▸ **Aim of the exercise**:
Each line with the string "none" is to be copied from the records below.
------ Excerpted records
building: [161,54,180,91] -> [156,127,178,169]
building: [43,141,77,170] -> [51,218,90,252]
------------
------ Excerpted records
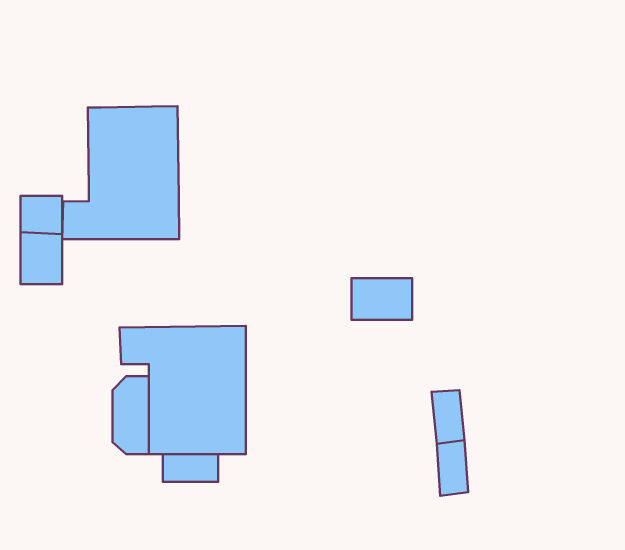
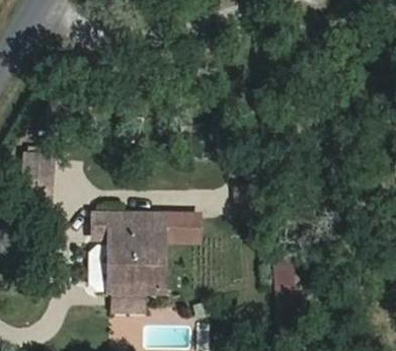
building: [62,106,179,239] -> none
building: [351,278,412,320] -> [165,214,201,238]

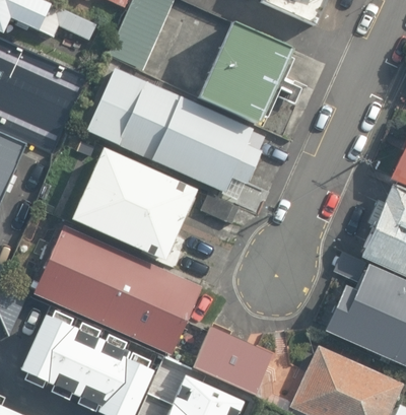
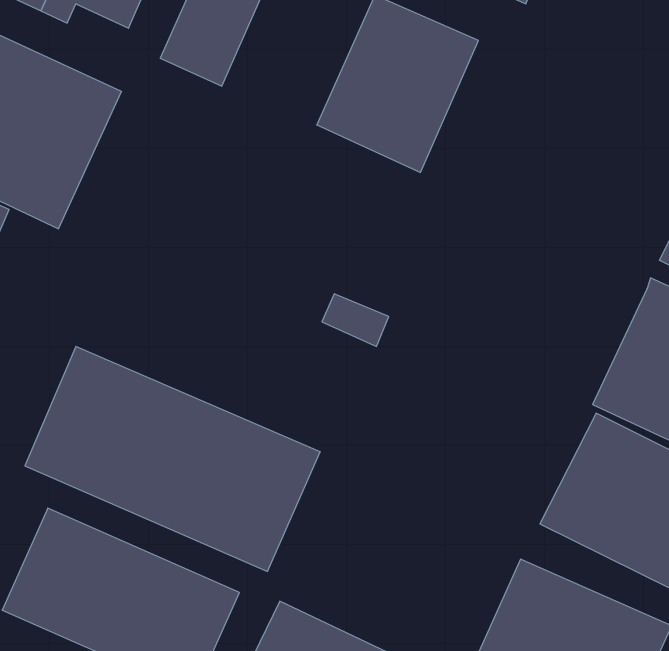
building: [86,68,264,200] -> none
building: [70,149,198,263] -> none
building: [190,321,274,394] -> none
------------
------ Excerpted records
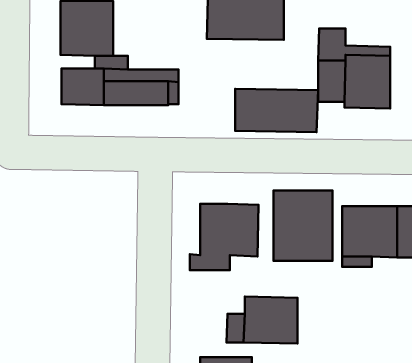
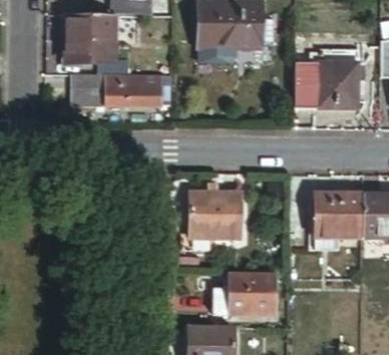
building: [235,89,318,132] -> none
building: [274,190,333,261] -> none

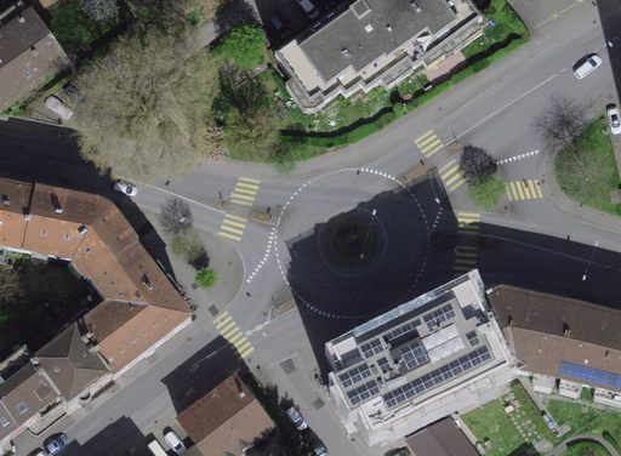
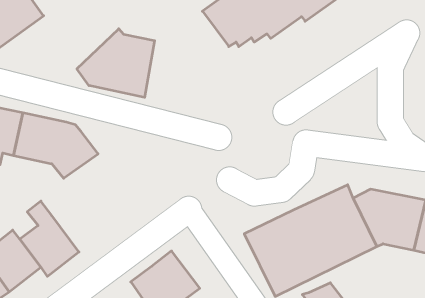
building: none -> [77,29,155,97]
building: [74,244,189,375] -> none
------------
▸ **Answer to this task**:
building: [62,106,179,239] -> none
building: [86,68,264,200] -> none
building: [70,149,198,263] -> none
building: [190,321,274,394] -> none
building: [235,89,318,132] -> none
building: [274,190,333,261] -> none
building: none -> [77,29,155,97]
building: [74,244,189,375] -> none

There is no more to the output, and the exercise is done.